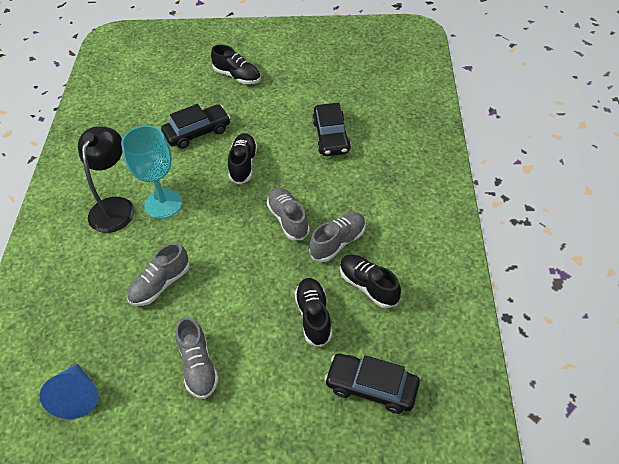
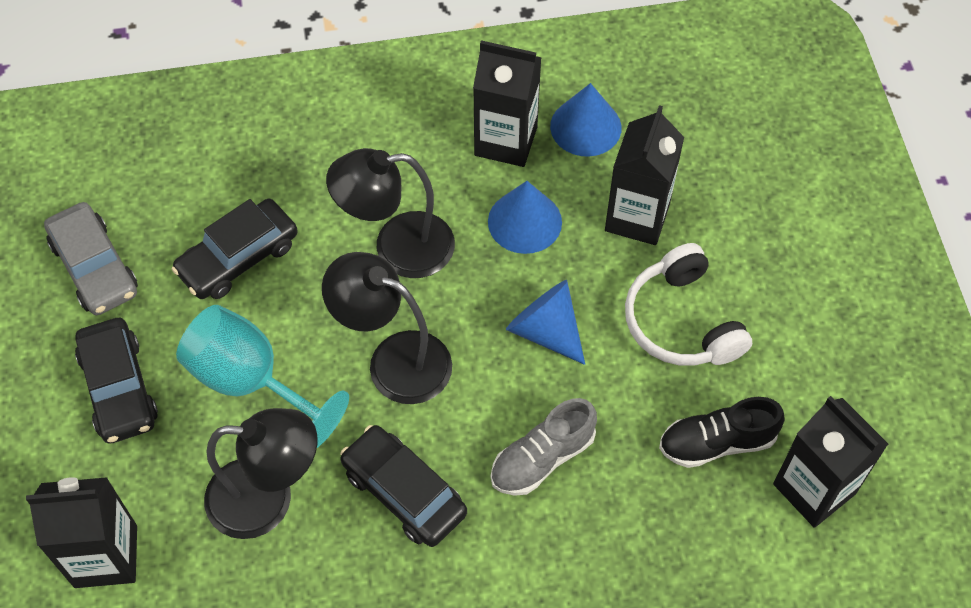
black carton: 0 -> 4
black lamp: 1 -> 3
black shoe: 4 -> 1
blue cone: 1 -> 3
grey car: 0 -> 1
grey shoe: 4 -> 1
white headphones: 0 -> 1

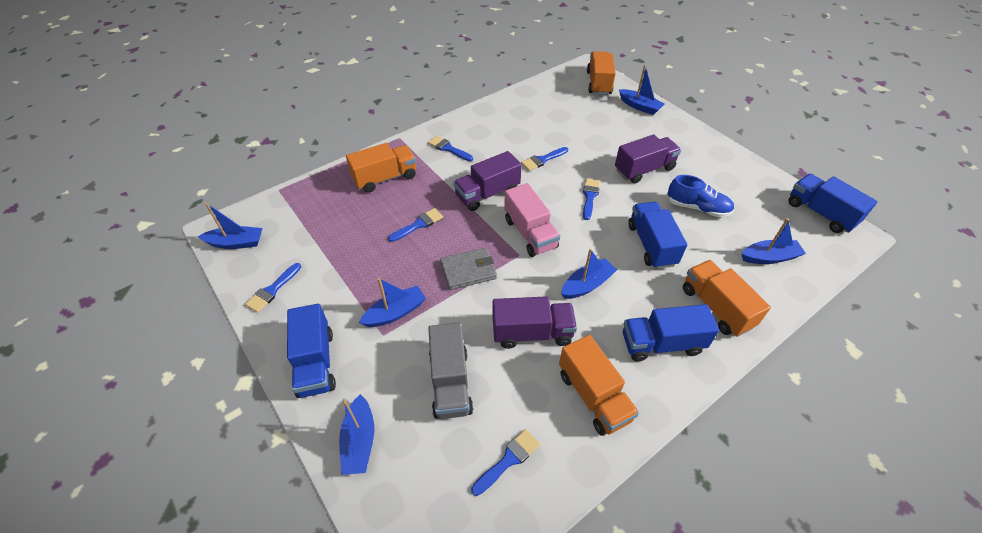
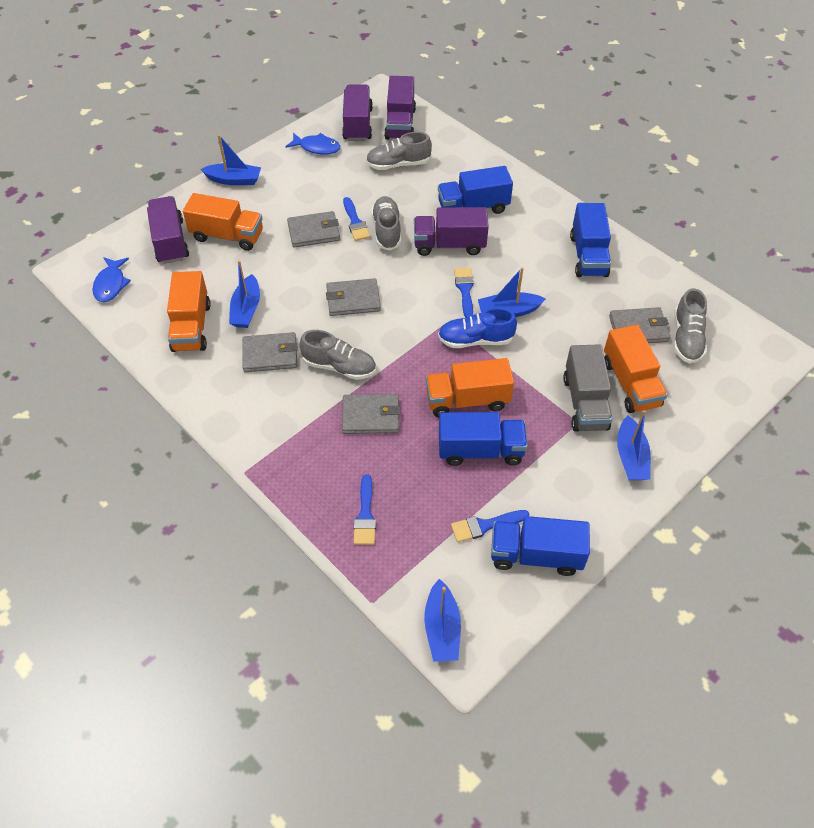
blue boat: 6 -> 5
blue brush: 6 -> 4
blue fish: 0 -> 2
grey shoe: 0 -> 4
grey wallet: 1 -> 5
pink truck: 1 -> 0
purple truck: 3 -> 4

======

= Your objective =
Bring together each line above where the string "grey" turns up.

= Expected answer =
grey car: 0 -> 1
grey shoe: 4 -> 1
grey shoe: 0 -> 4
grey wallet: 1 -> 5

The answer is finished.